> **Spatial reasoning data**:
☆ ☆ ☆ ☆ ☆ ☆ ☆
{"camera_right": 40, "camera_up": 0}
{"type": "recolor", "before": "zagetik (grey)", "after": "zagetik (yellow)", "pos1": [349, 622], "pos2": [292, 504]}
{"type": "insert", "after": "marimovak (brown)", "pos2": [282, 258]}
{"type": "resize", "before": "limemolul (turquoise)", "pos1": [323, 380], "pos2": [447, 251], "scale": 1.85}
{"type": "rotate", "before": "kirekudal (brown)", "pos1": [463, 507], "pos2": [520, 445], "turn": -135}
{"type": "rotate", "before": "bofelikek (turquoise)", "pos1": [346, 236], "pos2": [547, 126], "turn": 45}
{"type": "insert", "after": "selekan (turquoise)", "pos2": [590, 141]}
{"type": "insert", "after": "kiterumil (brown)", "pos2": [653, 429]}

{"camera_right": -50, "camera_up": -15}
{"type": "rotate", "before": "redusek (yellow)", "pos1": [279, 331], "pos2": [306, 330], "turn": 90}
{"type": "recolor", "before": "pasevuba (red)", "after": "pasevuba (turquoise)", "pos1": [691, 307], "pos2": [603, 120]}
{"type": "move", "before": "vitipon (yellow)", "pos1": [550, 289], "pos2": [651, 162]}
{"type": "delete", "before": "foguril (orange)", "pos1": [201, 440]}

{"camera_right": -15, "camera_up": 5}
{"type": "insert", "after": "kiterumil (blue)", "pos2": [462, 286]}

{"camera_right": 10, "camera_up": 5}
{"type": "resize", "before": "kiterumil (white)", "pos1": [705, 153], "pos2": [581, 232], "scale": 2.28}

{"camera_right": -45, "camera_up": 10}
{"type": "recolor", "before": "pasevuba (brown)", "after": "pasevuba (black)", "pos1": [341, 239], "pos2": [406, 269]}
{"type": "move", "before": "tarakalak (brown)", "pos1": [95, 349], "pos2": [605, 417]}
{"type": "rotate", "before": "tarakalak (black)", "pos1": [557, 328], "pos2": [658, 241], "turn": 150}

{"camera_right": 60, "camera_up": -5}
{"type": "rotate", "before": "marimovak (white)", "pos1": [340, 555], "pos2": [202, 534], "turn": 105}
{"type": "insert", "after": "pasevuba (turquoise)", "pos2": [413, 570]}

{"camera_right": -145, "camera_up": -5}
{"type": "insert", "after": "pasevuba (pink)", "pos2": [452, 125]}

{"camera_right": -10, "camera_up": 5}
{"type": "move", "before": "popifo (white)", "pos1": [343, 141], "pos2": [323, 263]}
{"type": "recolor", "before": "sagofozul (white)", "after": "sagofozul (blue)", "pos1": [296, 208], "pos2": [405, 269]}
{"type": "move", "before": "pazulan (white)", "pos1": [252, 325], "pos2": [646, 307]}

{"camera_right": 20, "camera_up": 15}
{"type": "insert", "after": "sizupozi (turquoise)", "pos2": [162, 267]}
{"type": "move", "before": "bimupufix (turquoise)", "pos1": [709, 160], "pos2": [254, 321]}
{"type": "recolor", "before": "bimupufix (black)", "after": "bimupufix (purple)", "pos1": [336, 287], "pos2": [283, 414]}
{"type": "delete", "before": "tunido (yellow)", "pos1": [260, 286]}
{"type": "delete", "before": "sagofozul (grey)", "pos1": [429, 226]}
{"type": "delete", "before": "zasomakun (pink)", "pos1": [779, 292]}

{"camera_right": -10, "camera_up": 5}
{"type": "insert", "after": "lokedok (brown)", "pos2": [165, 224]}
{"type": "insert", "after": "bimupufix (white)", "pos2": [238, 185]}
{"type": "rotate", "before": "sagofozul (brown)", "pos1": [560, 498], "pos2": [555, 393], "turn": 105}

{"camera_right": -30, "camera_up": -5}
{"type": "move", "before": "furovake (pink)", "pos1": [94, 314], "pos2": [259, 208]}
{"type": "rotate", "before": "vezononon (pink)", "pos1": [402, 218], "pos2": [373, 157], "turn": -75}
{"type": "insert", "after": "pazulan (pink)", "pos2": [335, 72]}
☆ ☆ ☆ ☆ ☆ ☆ ☆
Render the whole set of entries again, exactly as given.

> **Answer for the task**:
{"camera_right": 40, "camera_up": 0}
{"type": "recolor", "before": "zagetik (grey)", "after": "zagetik (yellow)", "pos1": [349, 622], "pos2": [292, 504]}
{"type": "insert", "after": "marimovak (brown)", "pos2": [282, 258]}
{"type": "resize", "before": "limemolul (turquoise)", "pos1": [323, 380], "pos2": [447, 251], "scale": 1.85}
{"type": "rotate", "before": "kirekudal (brown)", "pos1": [463, 507], "pos2": [520, 445], "turn": -135}
{"type": "rotate", "before": "bofelikek (turquoise)", "pos1": [346, 236], "pos2": [547, 126], "turn": 45}
{"type": "insert", "after": "selekan (turquoise)", "pos2": [590, 141]}
{"type": "insert", "after": "kiterumil (brown)", "pos2": [653, 429]}

{"camera_right": -50, "camera_up": -15}
{"type": "rotate", "before": "redusek (yellow)", "pos1": [279, 331], "pos2": [306, 330], "turn": 90}
{"type": "recolor", "before": "pasevuba (red)", "after": "pasevuba (turquoise)", "pos1": [691, 307], "pos2": [603, 120]}
{"type": "move", "before": "vitipon (yellow)", "pos1": [550, 289], "pos2": [651, 162]}
{"type": "delete", "before": "foguril (orange)", "pos1": [201, 440]}

{"camera_right": -15, "camera_up": 5}
{"type": "insert", "after": "kiterumil (blue)", "pos2": [462, 286]}

{"camera_right": 10, "camera_up": 5}
{"type": "resize", "before": "kiterumil (white)", "pos1": [705, 153], "pos2": [581, 232], "scale": 2.28}

{"camera_right": -45, "camera_up": 10}
{"type": "recolor", "before": "pasevuba (brown)", "after": "pasevuba (black)", "pos1": [341, 239], "pos2": [406, 269]}
{"type": "move", "before": "tarakalak (brown)", "pos1": [95, 349], "pos2": [605, 417]}
{"type": "rotate", "before": "tarakalak (black)", "pos1": [557, 328], "pos2": [658, 241], "turn": 150}

{"camera_right": 60, "camera_up": -5}
{"type": "rotate", "before": "marimovak (white)", "pos1": [340, 555], "pos2": [202, 534], "turn": 105}
{"type": "insert", "after": "pasevuba (turquoise)", "pos2": [413, 570]}

{"camera_right": -145, "camera_up": -5}
{"type": "insert", "after": "pasevuba (pink)", "pos2": [452, 125]}

{"camera_right": -10, "camera_up": 5}
{"type": "move", "before": "popifo (white)", "pos1": [343, 141], "pos2": [323, 263]}
{"type": "recolor", "before": "sagofozul (white)", "after": "sagofozul (blue)", "pos1": [296, 208], "pos2": [405, 269]}
{"type": "move", "before": "pazulan (white)", "pos1": [252, 325], "pos2": [646, 307]}

{"camera_right": 20, "camera_up": 15}
{"type": "insert", "after": "sizupozi (turquoise)", "pos2": [162, 267]}
{"type": "move", "before": "bimupufix (turquoise)", "pos1": [709, 160], "pos2": [254, 321]}
{"type": "recolor", "before": "bimupufix (black)", "after": "bimupufix (purple)", "pos1": [336, 287], "pos2": [283, 414]}
{"type": "delete", "before": "tunido (yellow)", "pos1": [260, 286]}
{"type": "delete", "before": "sagofozul (grey)", "pos1": [429, 226]}
{"type": "delete", "before": "zasomakun (pink)", "pos1": [779, 292]}

{"camera_right": -10, "camera_up": 5}
{"type": "insert", "after": "lokedok (brown)", "pos2": [165, 224]}
{"type": "insert", "after": "bimupufix (white)", "pos2": [238, 185]}
{"type": "rotate", "before": "sagofozul (brown)", "pos1": [560, 498], "pos2": [555, 393], "turn": 105}

{"camera_right": -30, "camera_up": -5}
{"type": "move", "before": "furovake (pink)", "pos1": [94, 314], "pos2": [259, 208]}
{"type": "rotate", "before": "vezononon (pink)", "pos1": [402, 218], "pos2": [373, 157], "turn": -75}
{"type": "insert", "after": "pazulan (pink)", "pos2": [335, 72]}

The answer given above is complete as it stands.